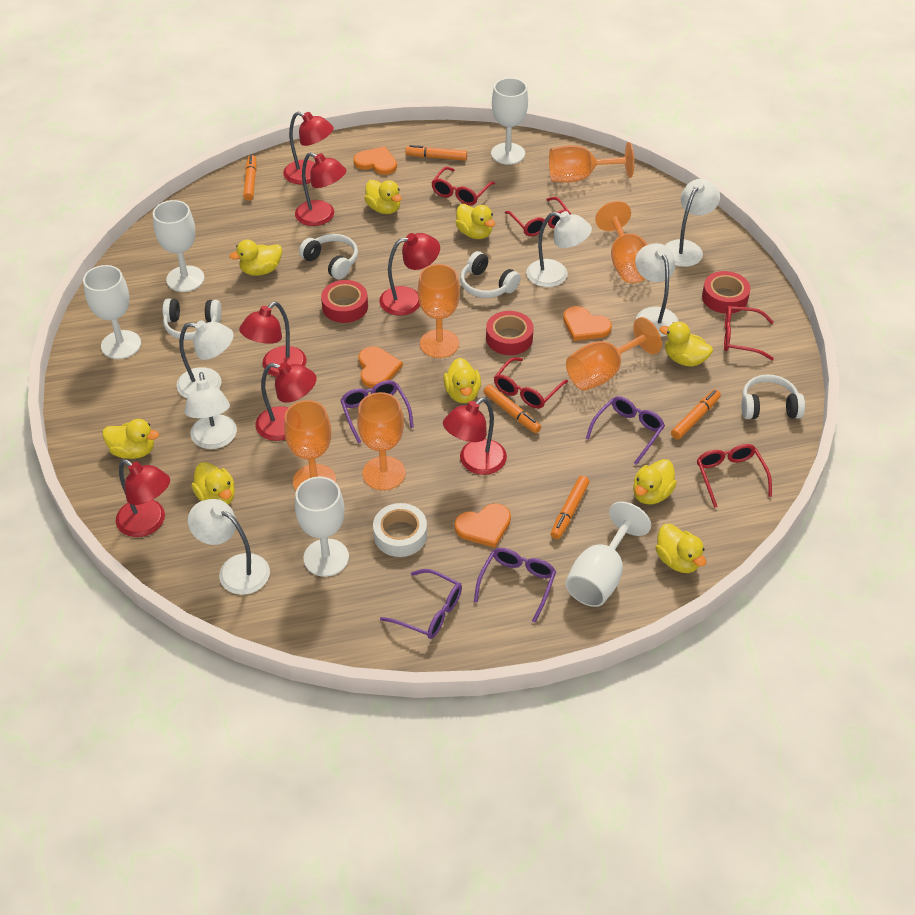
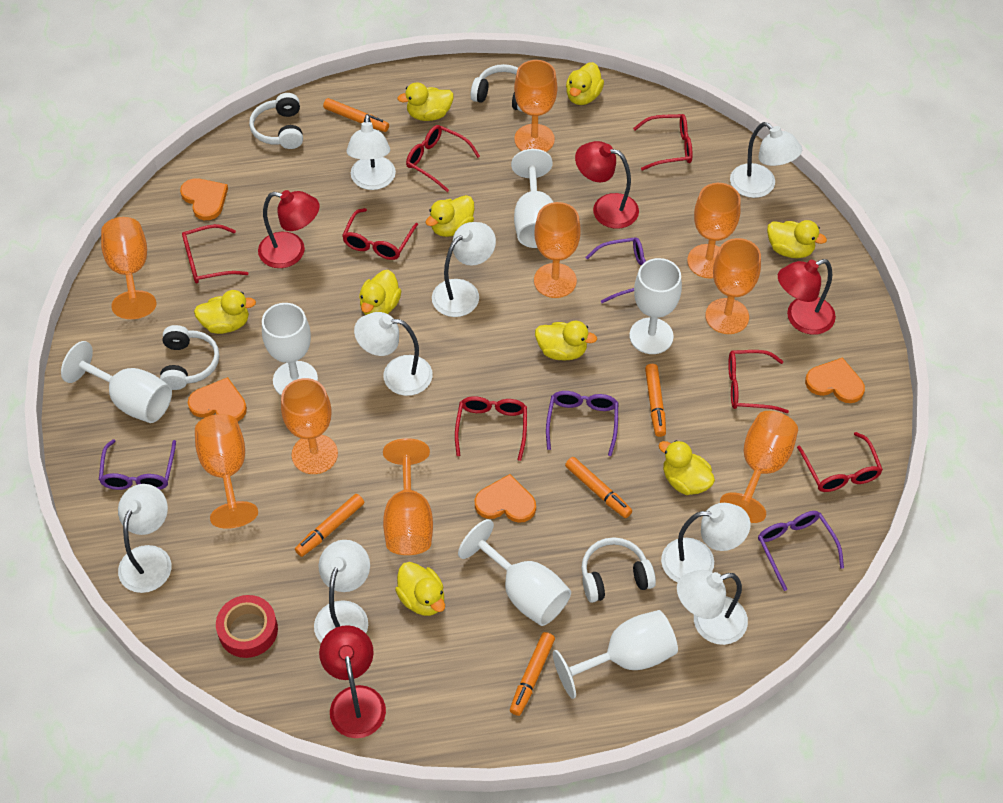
orange goblet: 6 -> 9
red glasses: 5 -> 7
red lamp: 7 -> 4
red tape: 3 -> 1
white goblet: 5 -> 6
white lamp: 6 -> 8
white tape: 1 -> 0

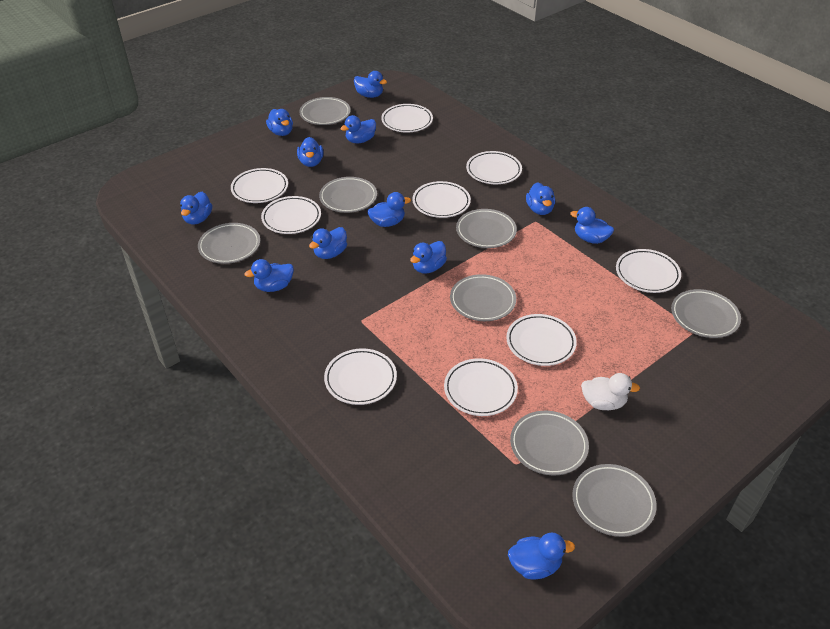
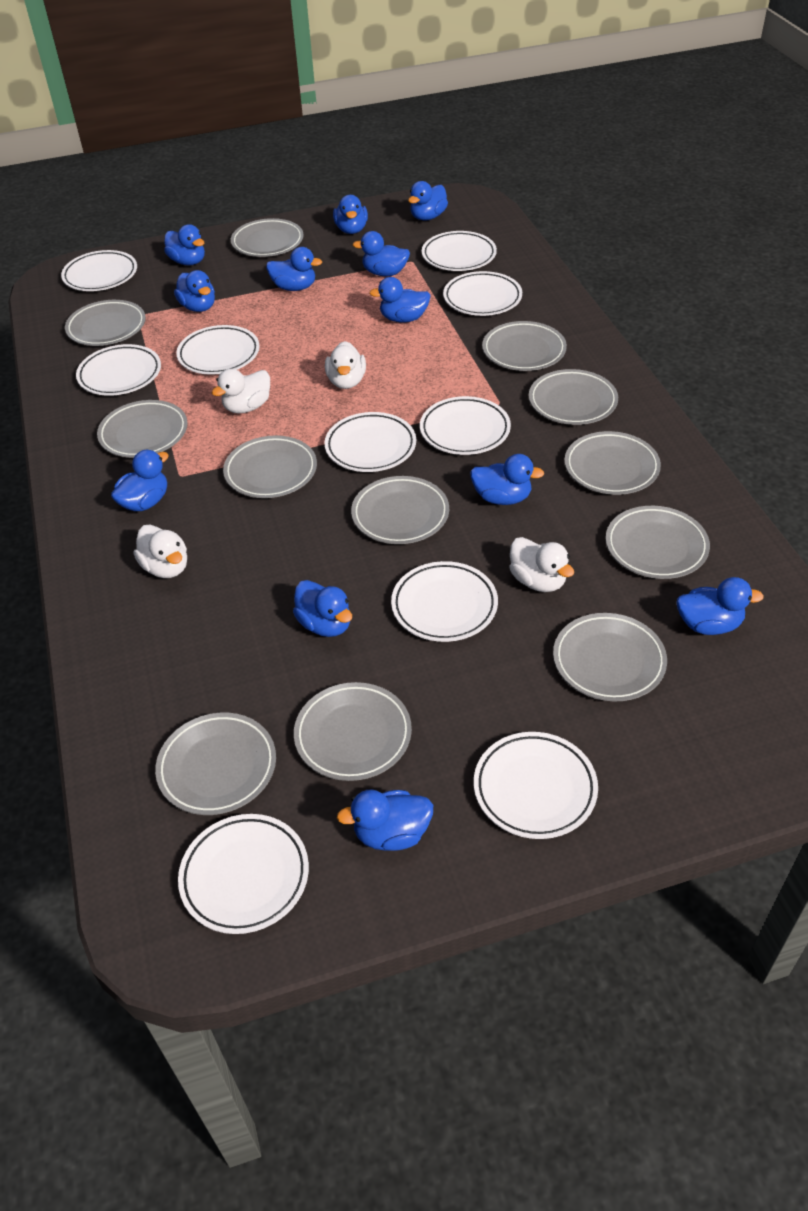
grey plate: 8 -> 12
white duck: 1 -> 4
white plate: 9 -> 10

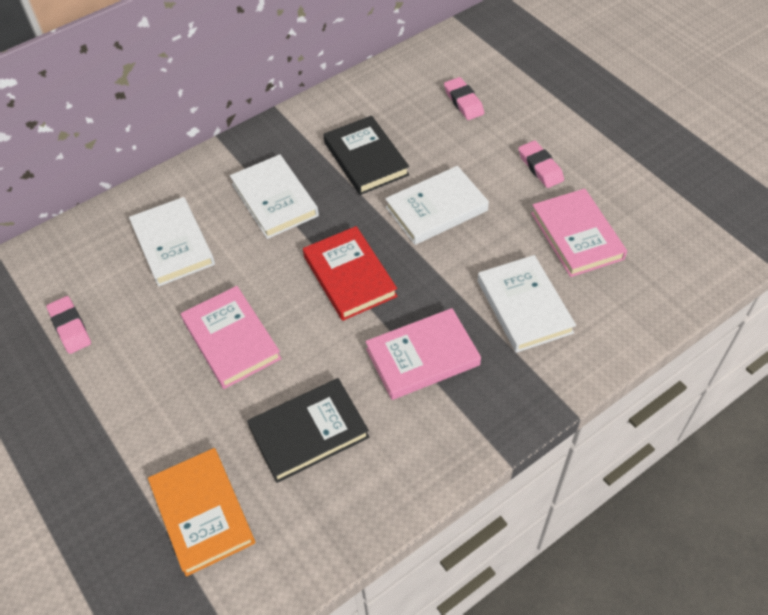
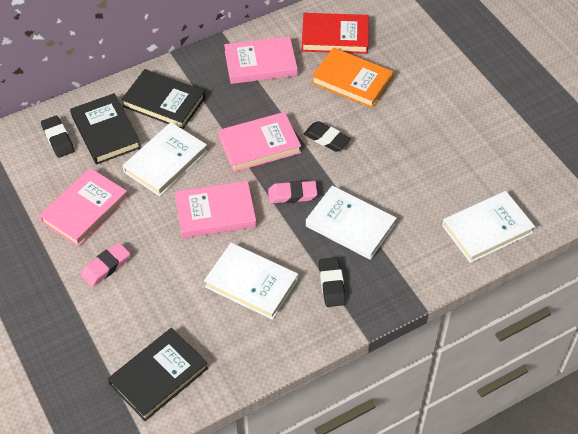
black book: 2 -> 3
black eraser: 0 -> 3
pink book: 3 -> 4
pink eraser: 3 -> 2

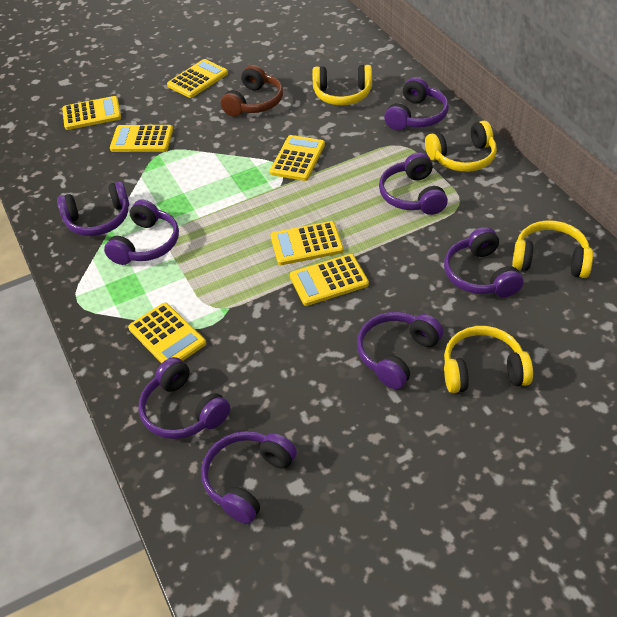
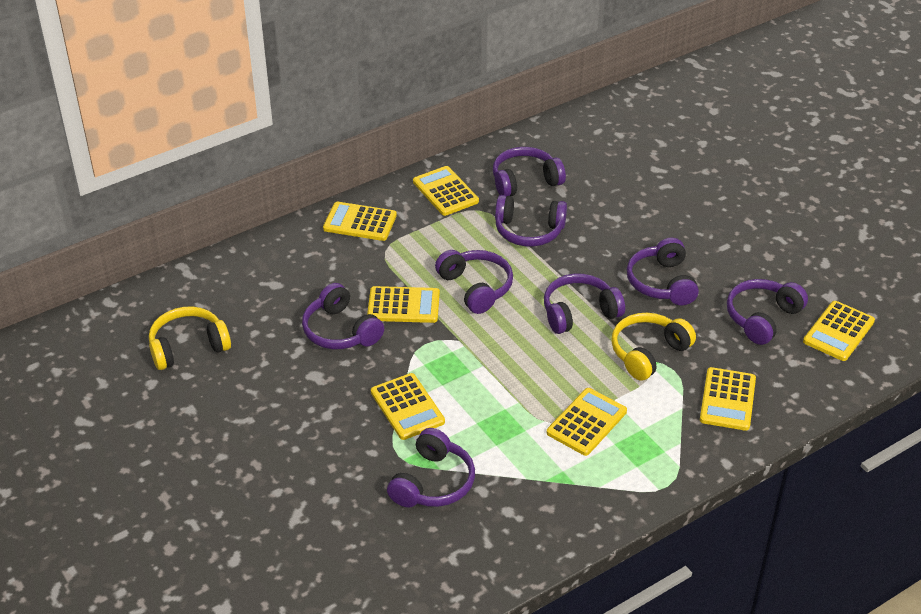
brown headphones: 1 -> 0
yellow headphones: 4 -> 2

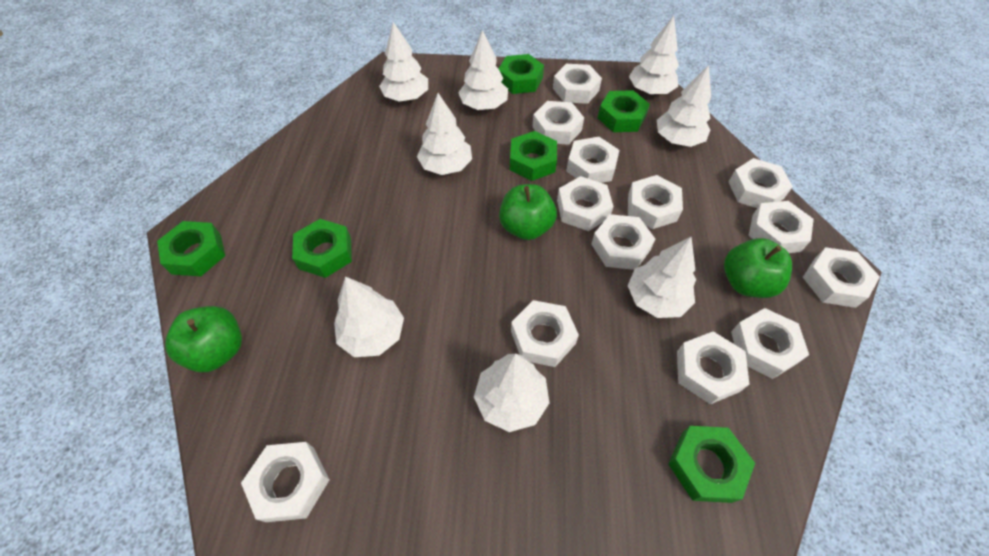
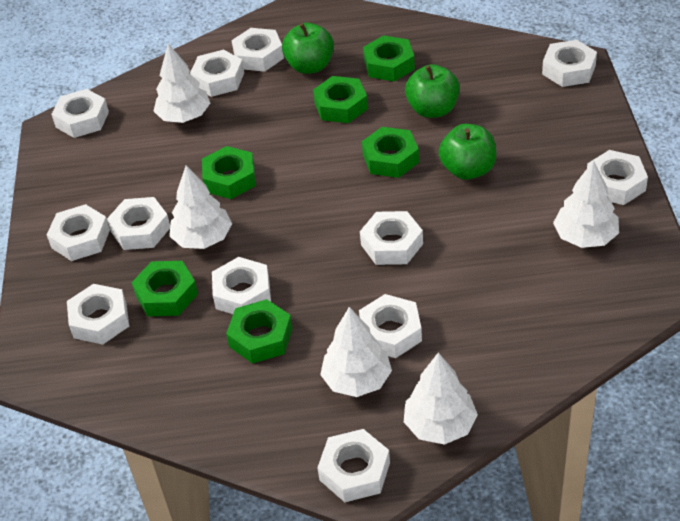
white nut: 13 -> 12
white tree: 8 -> 5

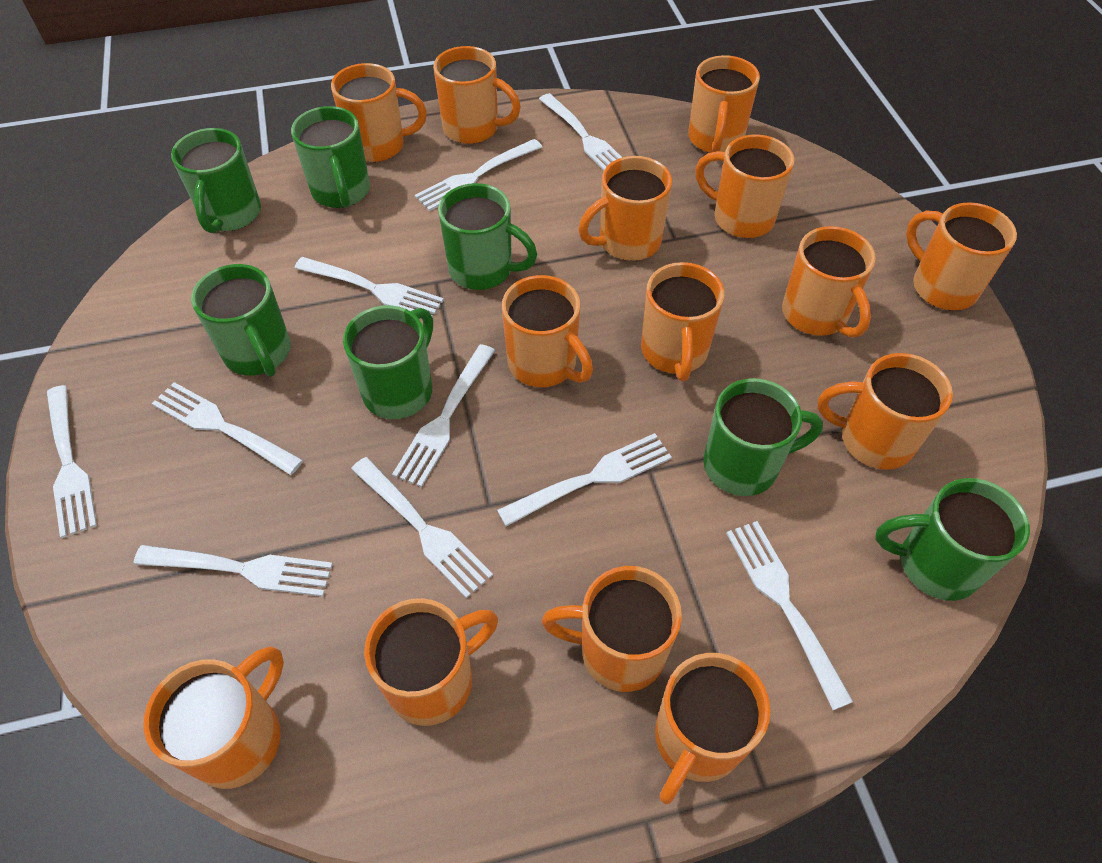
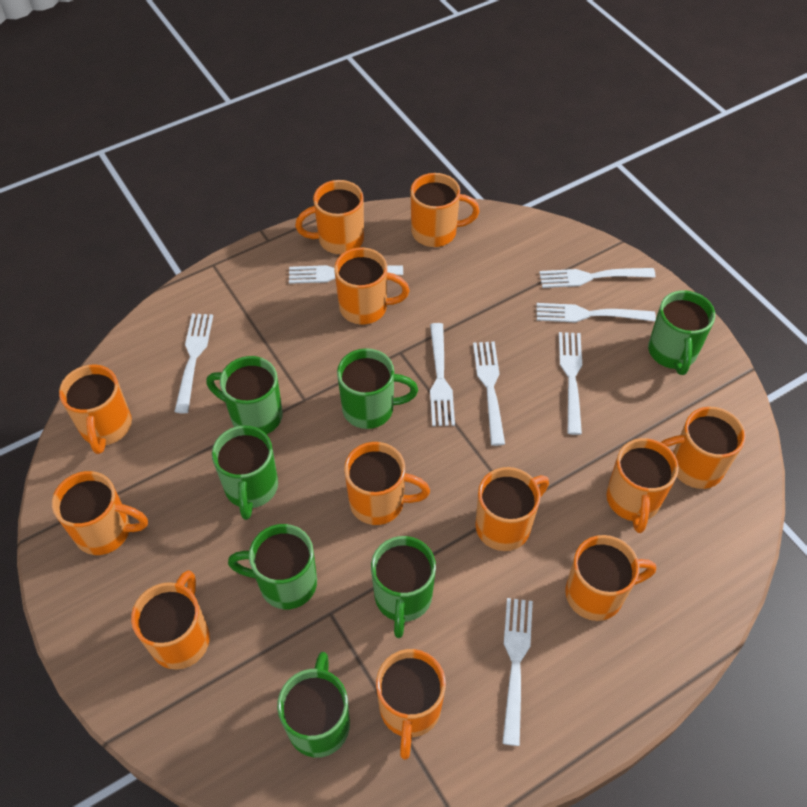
orange mug: 14 -> 12
white fork: 10 -> 8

#### [Your objective]
Output exactly the lines from the line with "white tape: 1 -> 0" to the last line of the records, including both, and leave every picture out.

#### [Output for this task]
white tape: 1 -> 0

grey plate: 8 -> 12
white duck: 1 -> 4
white plate: 9 -> 10

black book: 2 -> 3
black eraser: 0 -> 3
pink book: 3 -> 4
pink eraser: 3 -> 2

brown headphones: 1 -> 0
yellow headphones: 4 -> 2

white nut: 13 -> 12
white tree: 8 -> 5

orange mug: 14 -> 12
white fork: 10 -> 8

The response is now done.